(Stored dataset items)
########################################
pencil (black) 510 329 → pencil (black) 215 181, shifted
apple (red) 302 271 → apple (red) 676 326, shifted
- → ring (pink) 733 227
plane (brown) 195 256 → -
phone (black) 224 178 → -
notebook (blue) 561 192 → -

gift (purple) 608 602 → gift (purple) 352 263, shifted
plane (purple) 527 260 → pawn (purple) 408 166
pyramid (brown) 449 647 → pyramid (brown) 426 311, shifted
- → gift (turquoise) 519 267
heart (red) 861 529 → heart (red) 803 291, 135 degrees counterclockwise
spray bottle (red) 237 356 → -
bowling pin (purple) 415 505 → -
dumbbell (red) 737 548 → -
########################################
• [Directions for this task]:
Copy, without any change, the lines above from the one containing "- → ring (pink) 733 227" to the end, both ends included. Add nothing else.

• [Answer to the exercise]:
- → ring (pink) 733 227
plane (brown) 195 256 → -
phone (black) 224 178 → -
notebook (blue) 561 192 → -

gift (purple) 608 602 → gift (purple) 352 263, shifted
plane (purple) 527 260 → pawn (purple) 408 166
pyramid (brown) 449 647 → pyramid (brown) 426 311, shifted
- → gift (turquoise) 519 267
heart (red) 861 529 → heart (red) 803 291, 135 degrees counterclockwise
spray bottle (red) 237 356 → -
bowling pin (purple) 415 505 → -
dumbbell (red) 737 548 → -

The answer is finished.